### Provided records
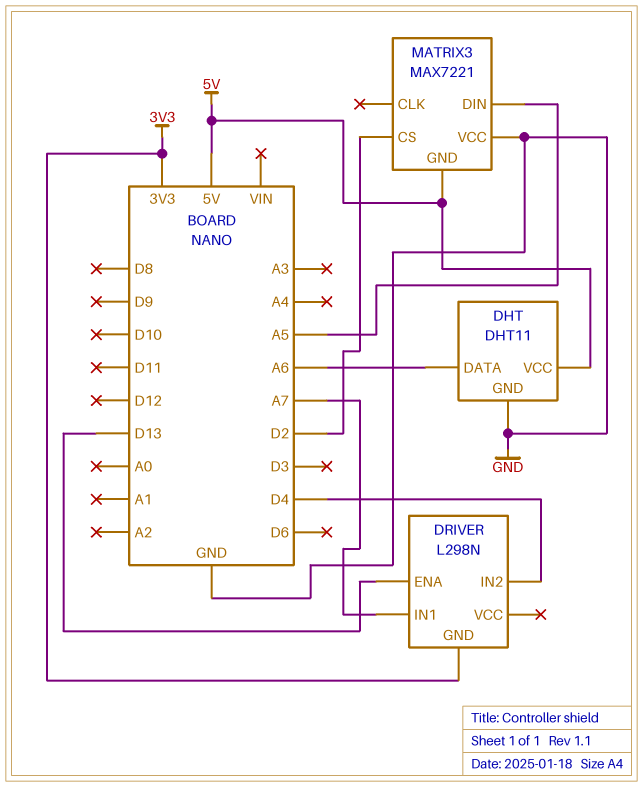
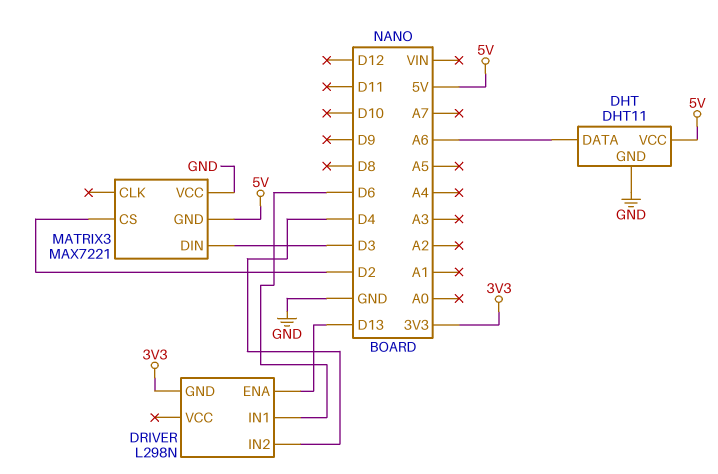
DRIVER pin IN1: A7 -> D6
MATRIX3 pin DIN: A5 -> D3

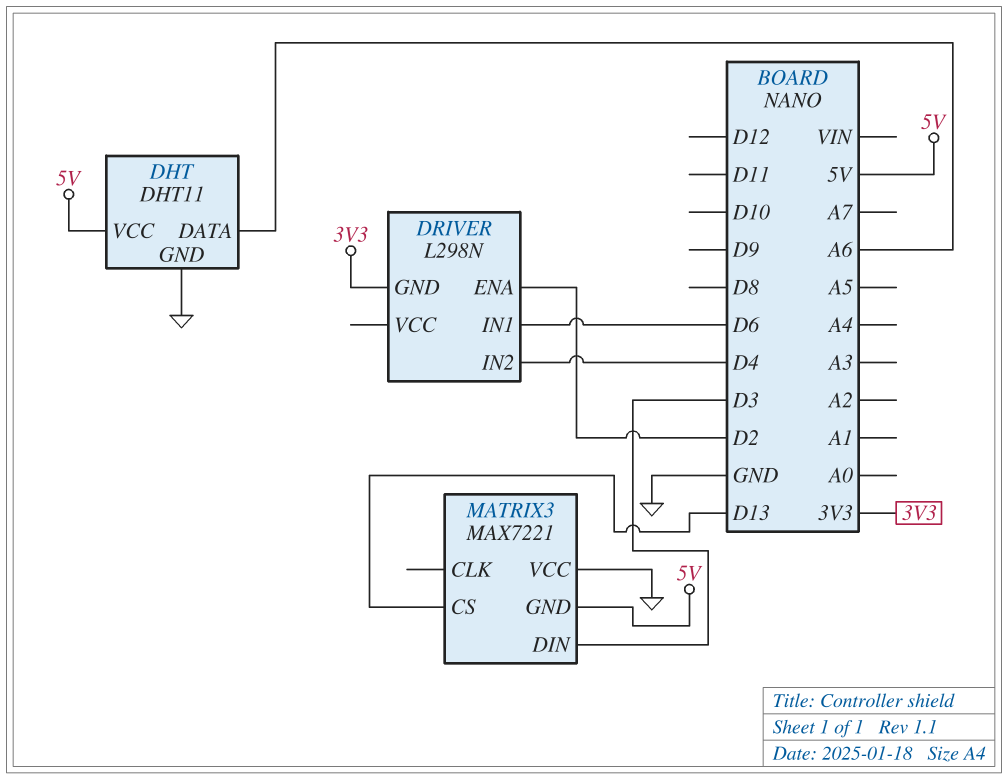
DRIVER pin ENA: D13 -> D2
MATRIX3 pin CS: D2 -> D13

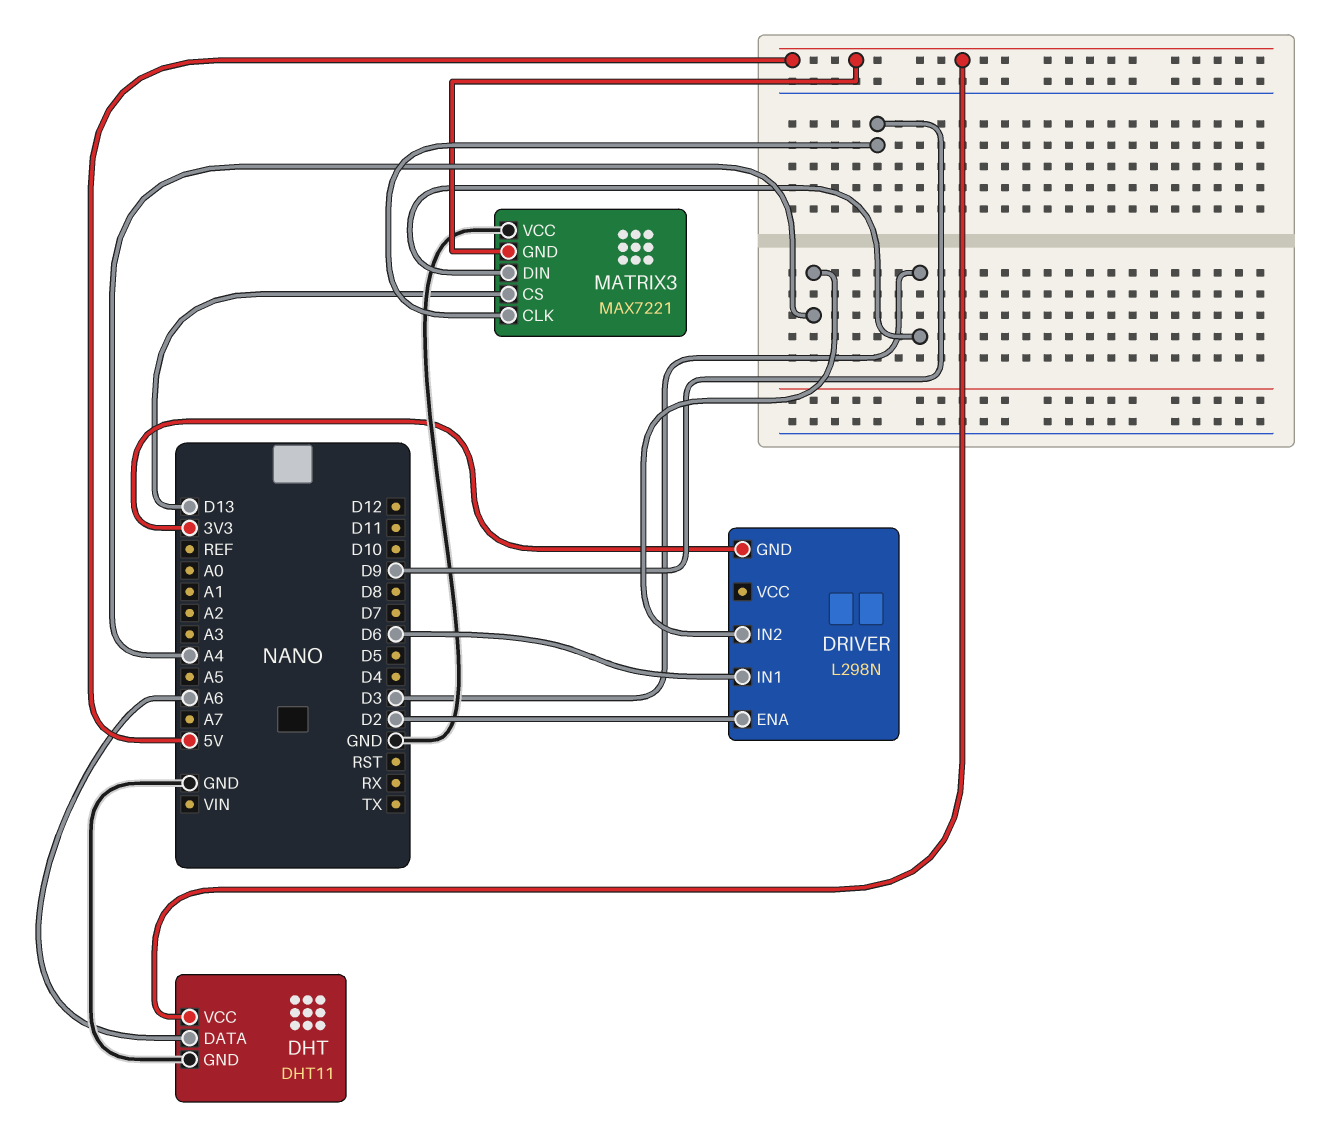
DRIVER pin IN2: D4 -> A4
MATRIX3 pin CLK: none -> D9

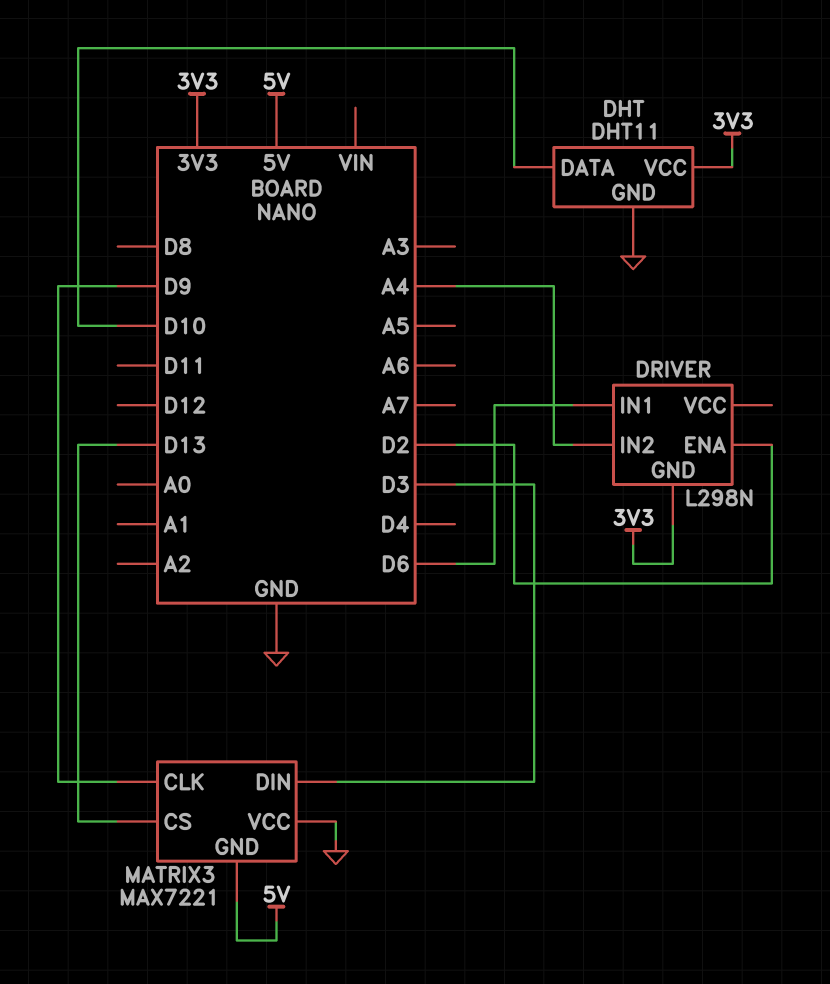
DHT pin DATA: A6 -> D10
DHT pin VCC: 5V -> 3V3

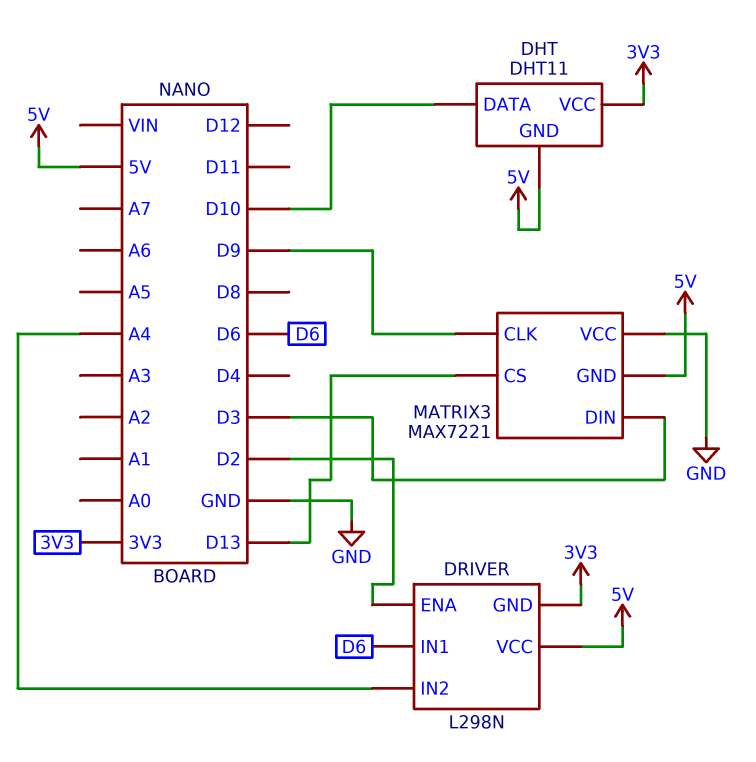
DHT pin GND: GND -> 5V
DRIVER pin VCC: none -> 5V

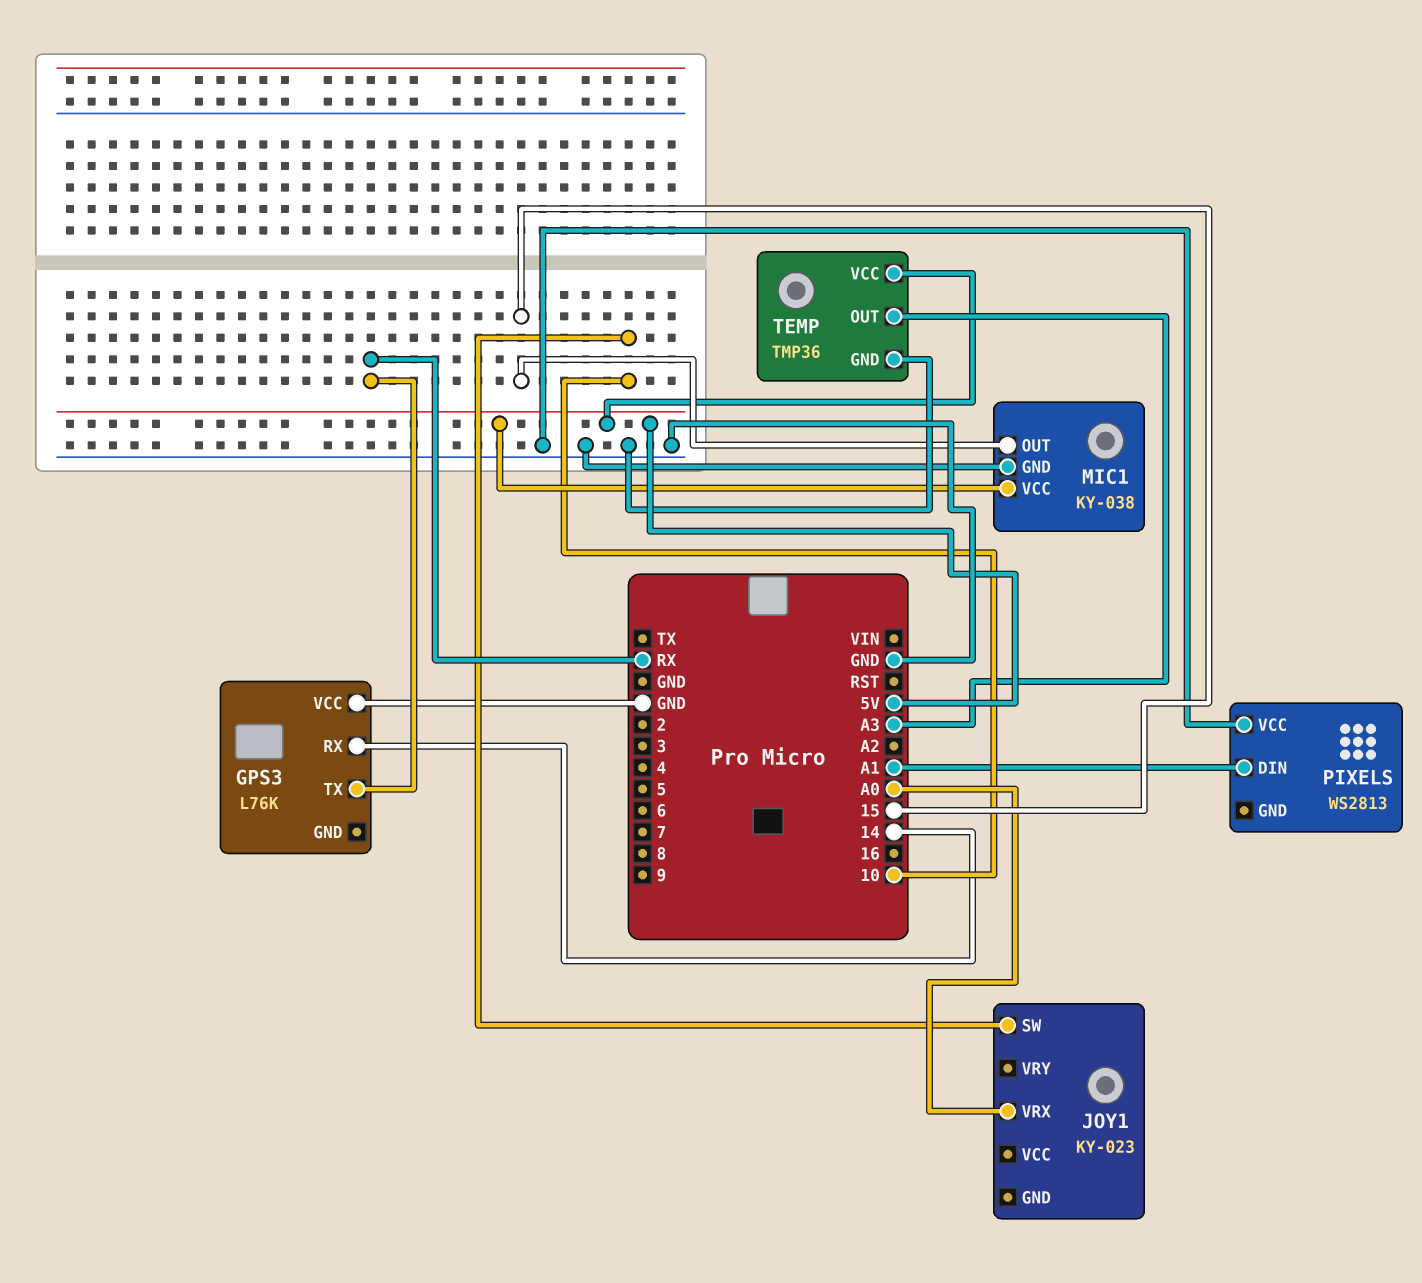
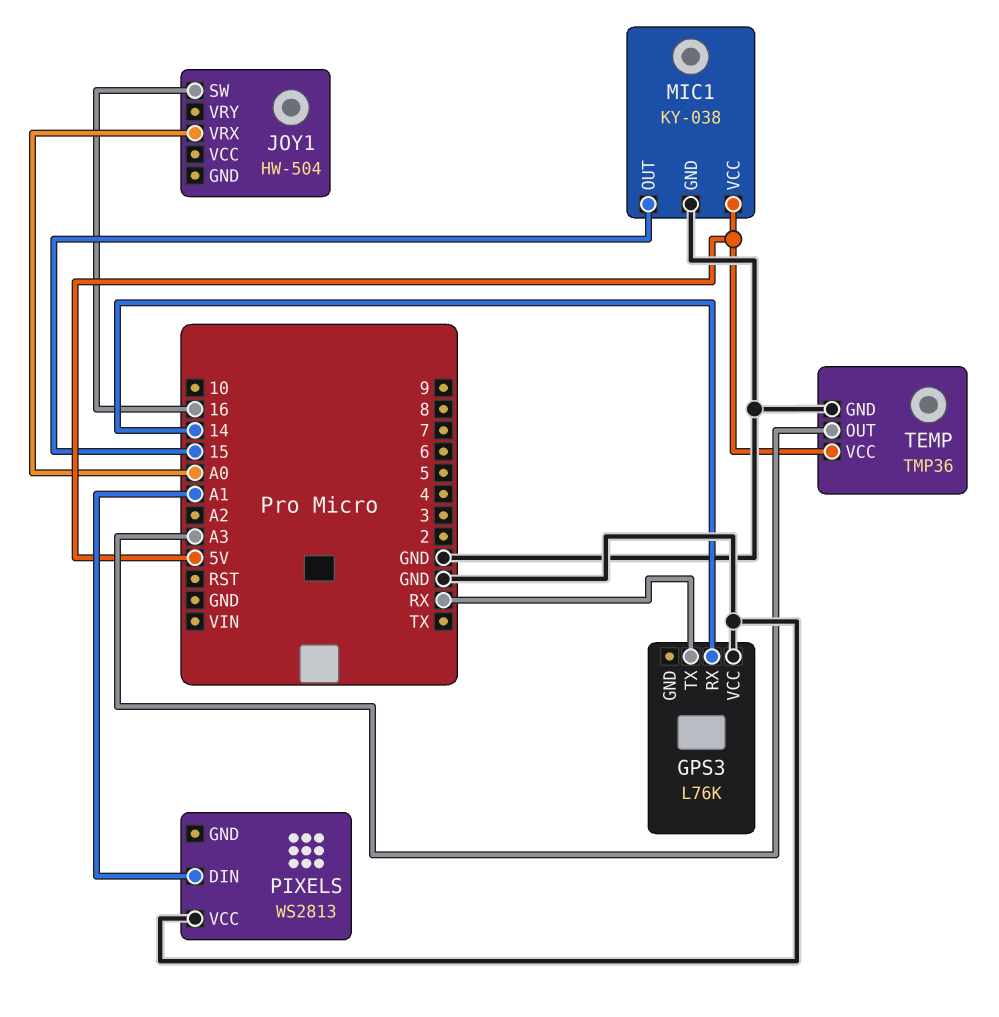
JOY1: KY-023 -> HW-504
JOY1 pin SW: 10 -> 16

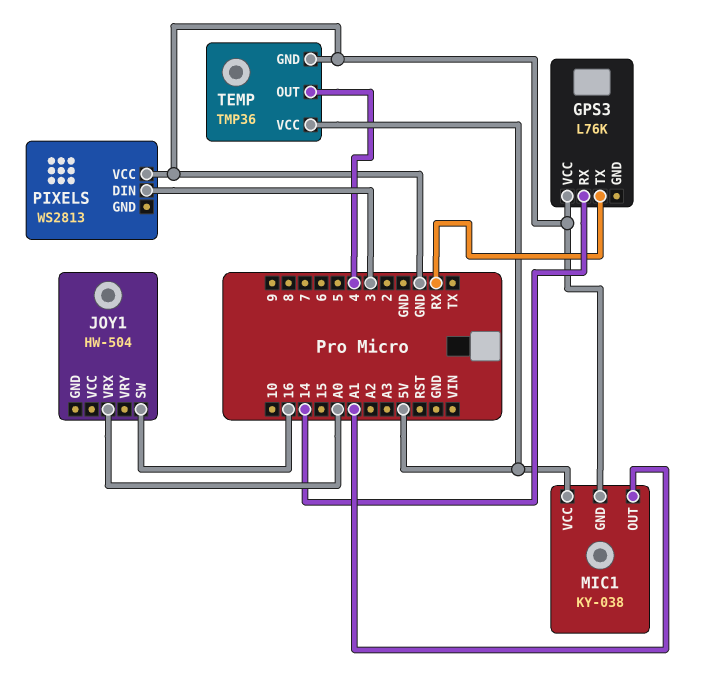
MIC1 pin OUT: 15 -> A1
PIXELS pin DIN: A1 -> 3
TEMP pin OUT: A3 -> 4

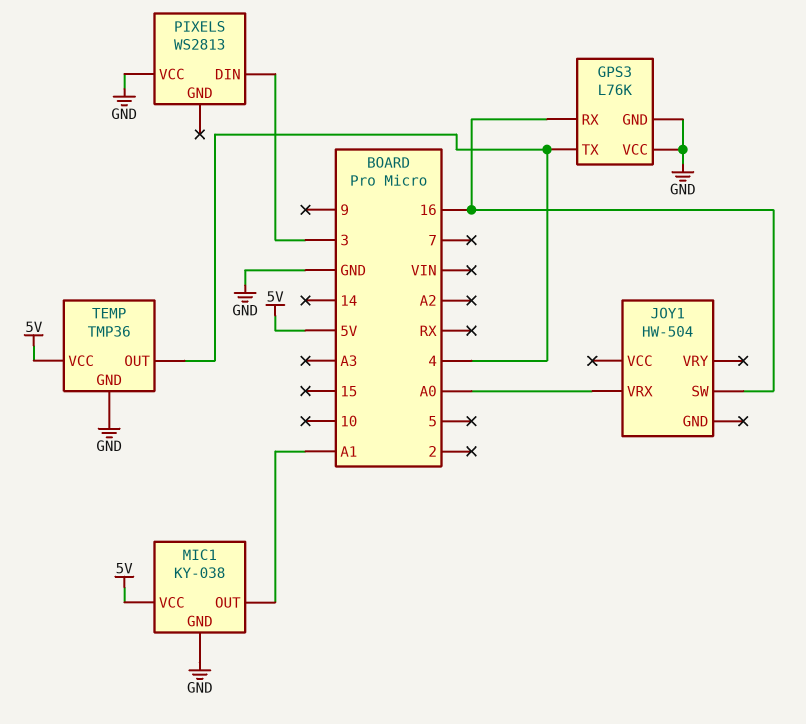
GPS3 pin GND: none -> GND
GPS3 pin RX: 14 -> 16
GPS3 pin TX: RX -> 4

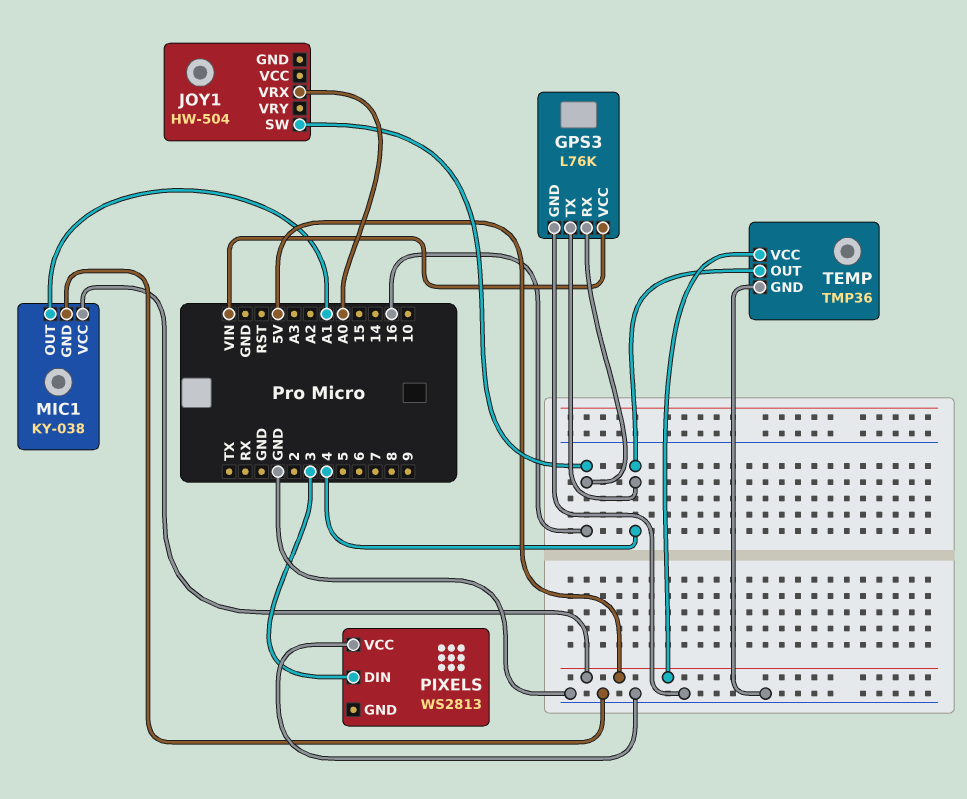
GPS3 pin VCC: GND -> VIN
######
Exercise objective
If pictures are present, they are dropped, and the entries above are written out word for word.

Exercise response
DRIVER pin IN1: A7 -> D6
MATRIX3 pin DIN: A5 -> D3

DRIVER pin ENA: D13 -> D2
MATRIX3 pin CS: D2 -> D13

DRIVER pin IN2: D4 -> A4
MATRIX3 pin CLK: none -> D9

DHT pin DATA: A6 -> D10
DHT pin VCC: 5V -> 3V3

DHT pin GND: GND -> 5V
DRIVER pin VCC: none -> 5V

JOY1: KY-023 -> HW-504
JOY1 pin SW: 10 -> 16

MIC1 pin OUT: 15 -> A1
PIXELS pin DIN: A1 -> 3
TEMP pin OUT: A3 -> 4

GPS3 pin GND: none -> GND
GPS3 pin RX: 14 -> 16
GPS3 pin TX: RX -> 4

GPS3 pin VCC: GND -> VIN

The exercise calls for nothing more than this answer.